- [Material shown]

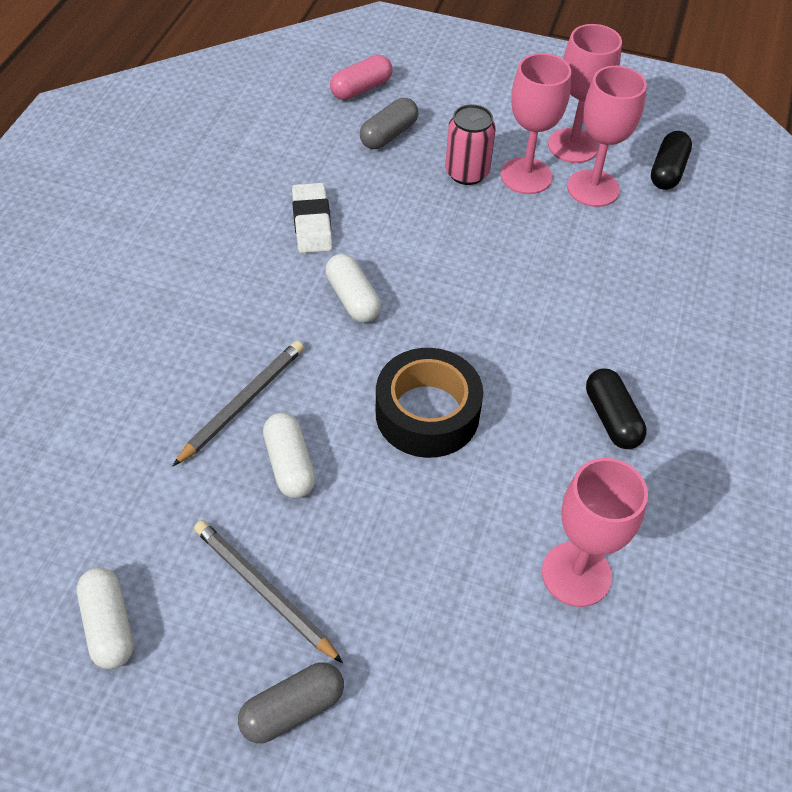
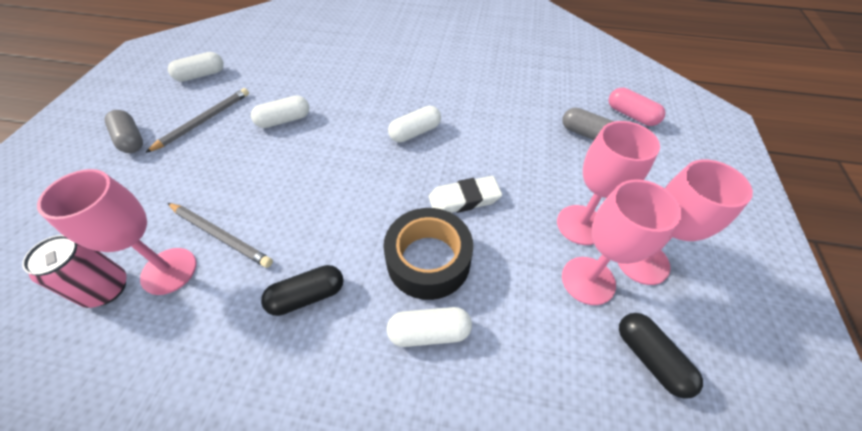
camera: 85 degrees right, 0 degrees up
(242, 403) = (329, 97): grey pencil -> grey pencil (221, 235)
(312, 222) = (480, 107): white eraser -> white eraser (464, 199)
(427, 413) = (318, 177): black tape -> black tape (428, 260)
(467, 173) = (566, 183): pink can -> pink can (106, 289)
(650, 314) = (429, 332): none -> white capsule
(667, 171) = (650, 358): black capsule -> black capsule turned 45 degrees clockwise

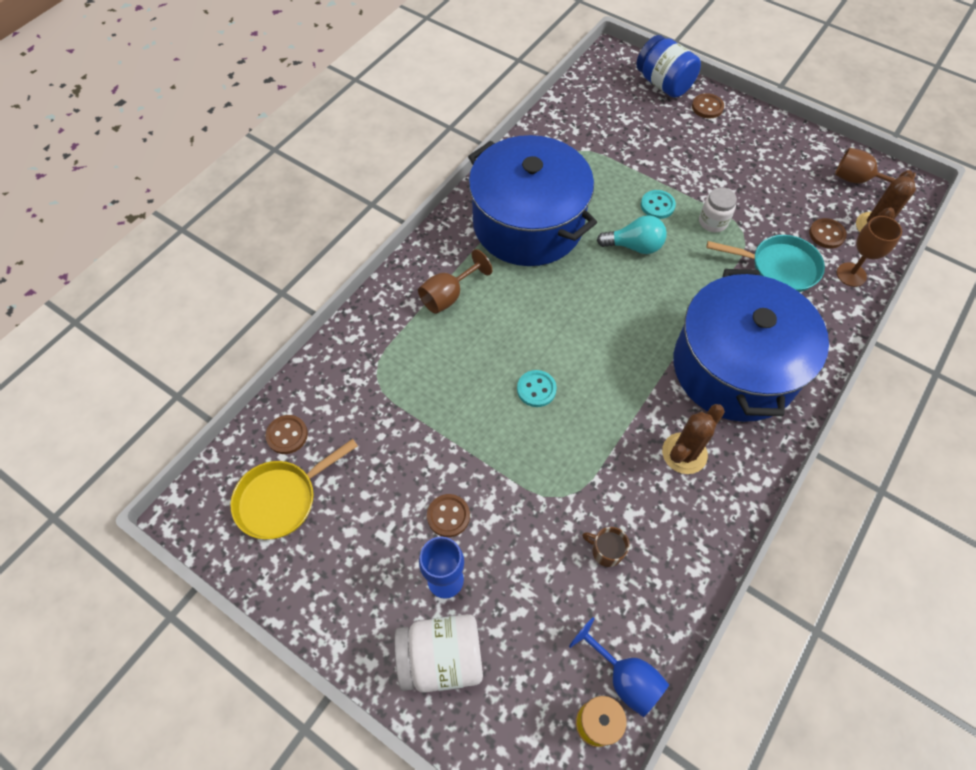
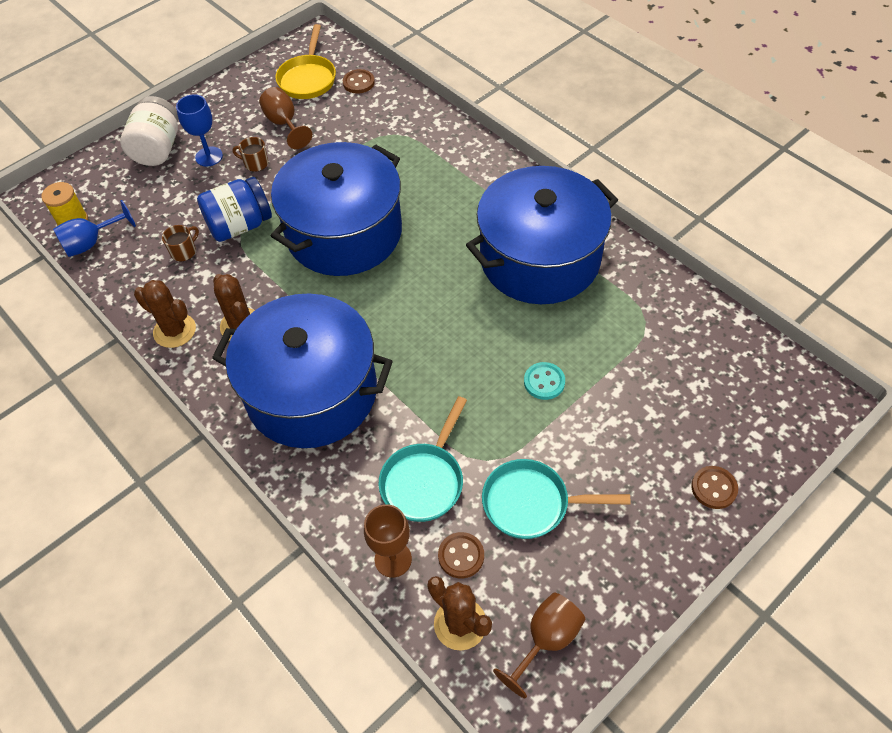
camera: 105 degrees right, 5 degrees down
(282, 499) = (308, 79): yellow pan -> yellow pan turned 150 degrees counterclockwise
(448, 516) = (255, 163): brown button -> brown mug
(449, 295) = (464, 187): brown goblet -> brown goblet (284, 124)
(536, 389) = (344, 233): turquoise button -> blue pot
(634, 246) = (489, 345): turquoise light bulb -> none
(663, 84) = (765, 447): blue jar -> blue jar (240, 225)
(713, 222) = (507, 432): white jar -> none
(714, 519) = (174, 330): none -> brown cactus
(765, 200) = (531, 503): none -> turquoise pan

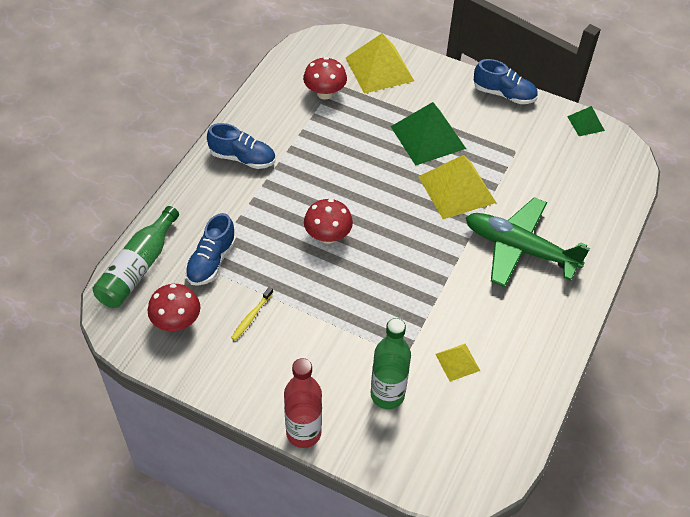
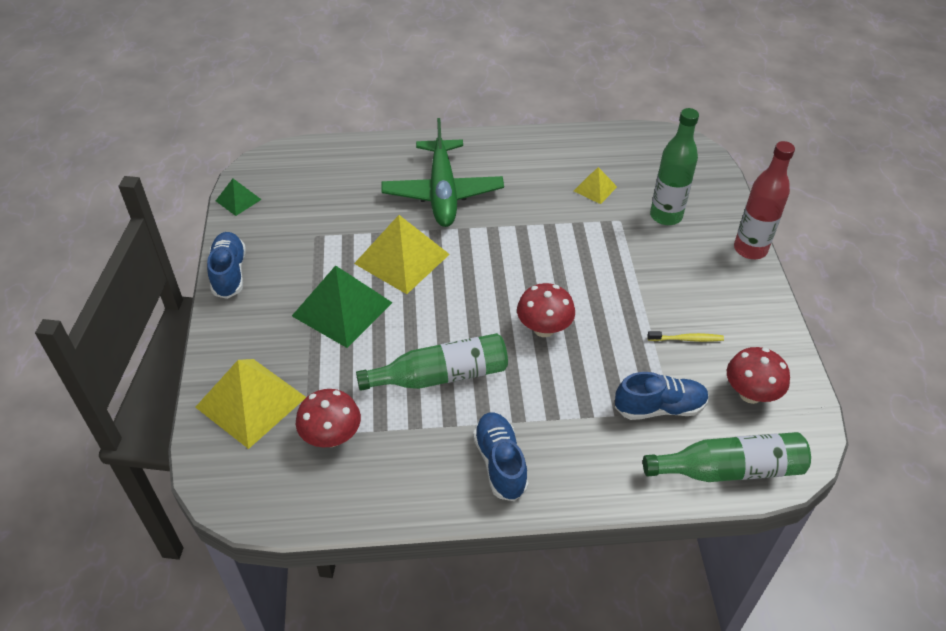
camera: 120 degrees left, 5 degrees down
(330, 161) = (440, 376): none -> green bottle

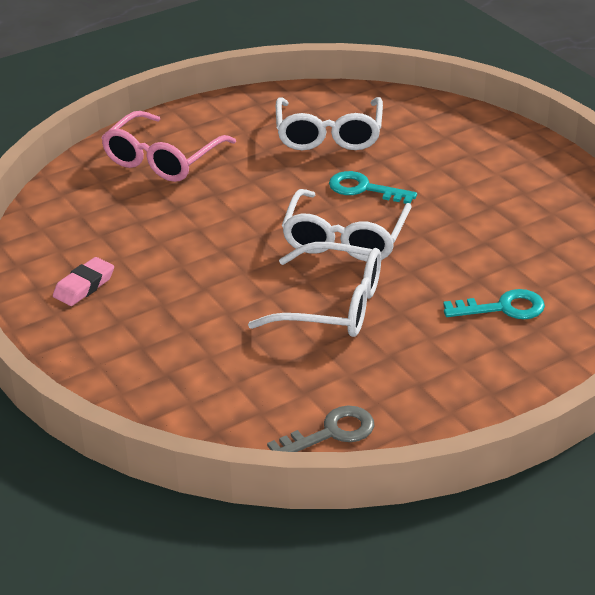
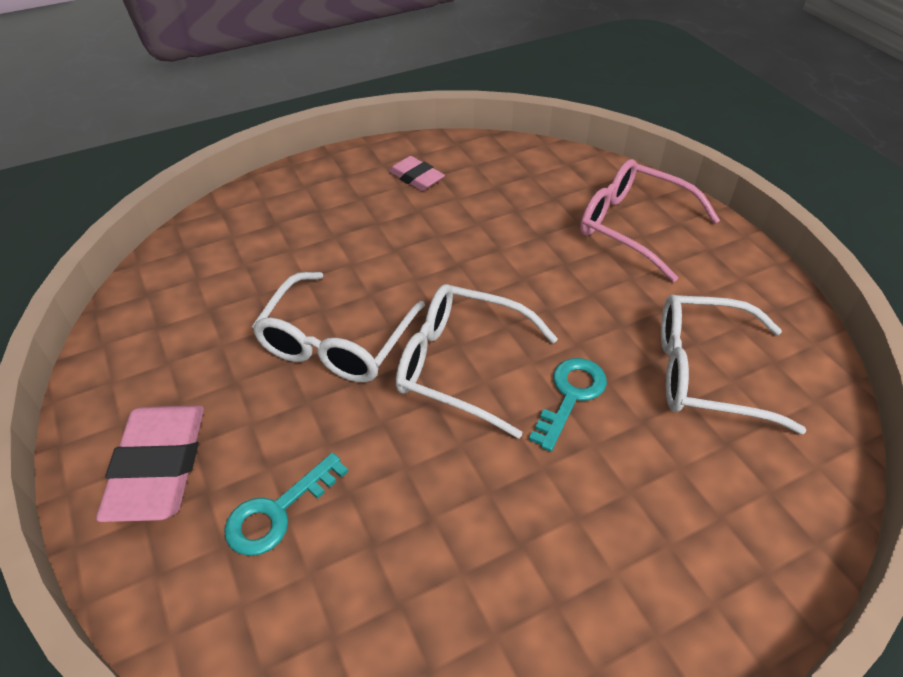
camera: 95 degrees right, 10 degrees up
(331, 433) = (141, 323): grey key -> none
(486, 376) = (159, 467): none -> pink eraser
(503, 308) = (278, 511): turquoise key -> turquoise key turned 45 degrees clockwise

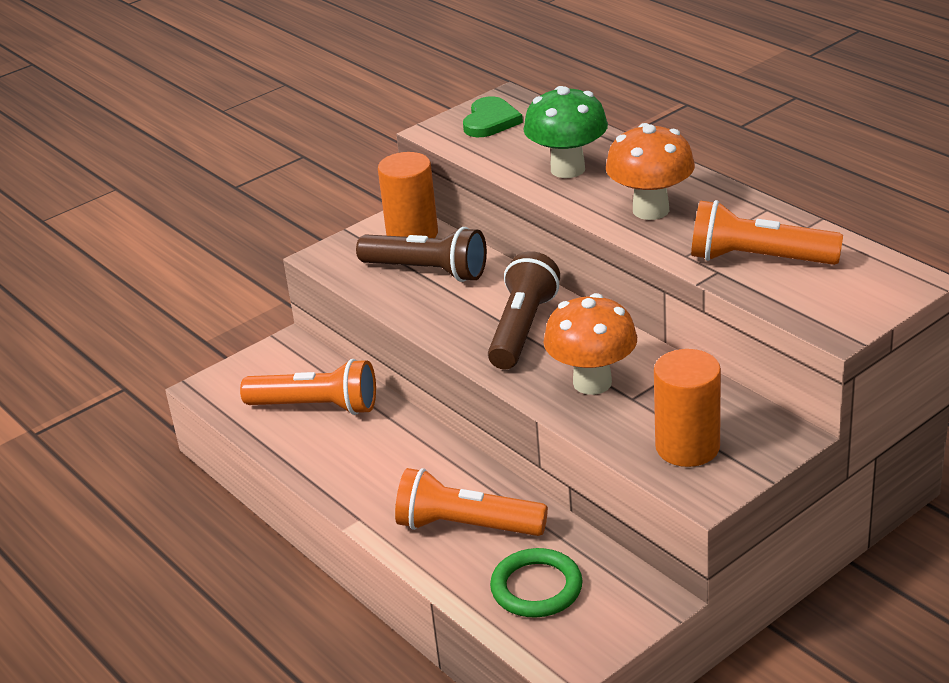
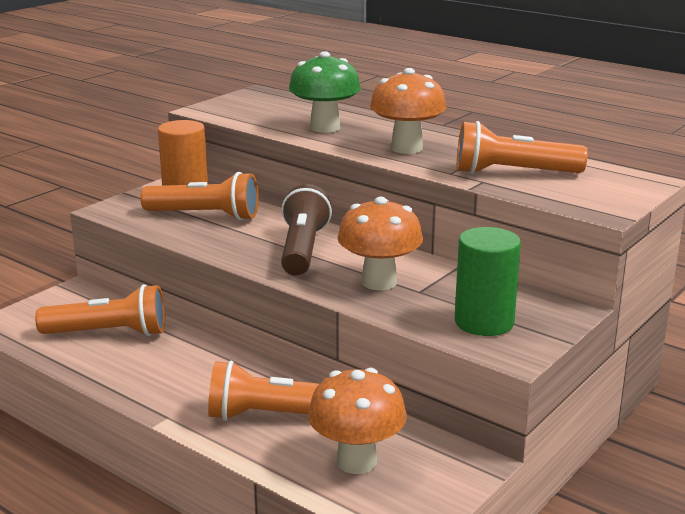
camera: 15 degrees left, 10 degrees down
(427, 271) = (205, 216): brown flashlight -> orange flashlight
(490, 121) = (248, 104): green heart -> none
(536, 588) = (356, 461): green ring -> orange mushroom
(687, 447) = (484, 322): orange cylinder -> green cylinder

- [What is required] Each line from the one holding "(448, 516) = (255, 163): brown" to the end of the records above must be copied exactly; the pictures must not be copied.

- [Solution to the exercise]
(448, 516) = (255, 163): brown button -> brown mug
(449, 295) = (464, 187): brown goblet -> brown goblet (284, 124)
(536, 389) = (344, 233): turquoise button -> blue pot
(634, 246) = (489, 345): turquoise light bulb -> none
(663, 84) = (765, 447): blue jar -> blue jar (240, 225)
(713, 222) = (507, 432): white jar -> none
(714, 519) = (174, 330): none -> brown cactus
(765, 200) = (531, 503): none -> turquoise pan

camera: 120 degrees left, 5 degrees down
(330, 161) = (440, 376): none -> green bottle

camera: 95 degrees right, 10 degrees up
(331, 433) = (141, 323): grey key -> none
(486, 376) = (159, 467): none -> pink eraser
(503, 308) = (278, 511): turquoise key -> turquoise key turned 45 degrees clockwise

camera: 15 degrees left, 10 degrees down
(427, 271) = (205, 216): brown flashlight -> orange flashlight
(490, 121) = (248, 104): green heart -> none
(536, 588) = (356, 461): green ring -> orange mushroom
(687, 447) = (484, 322): orange cylinder -> green cylinder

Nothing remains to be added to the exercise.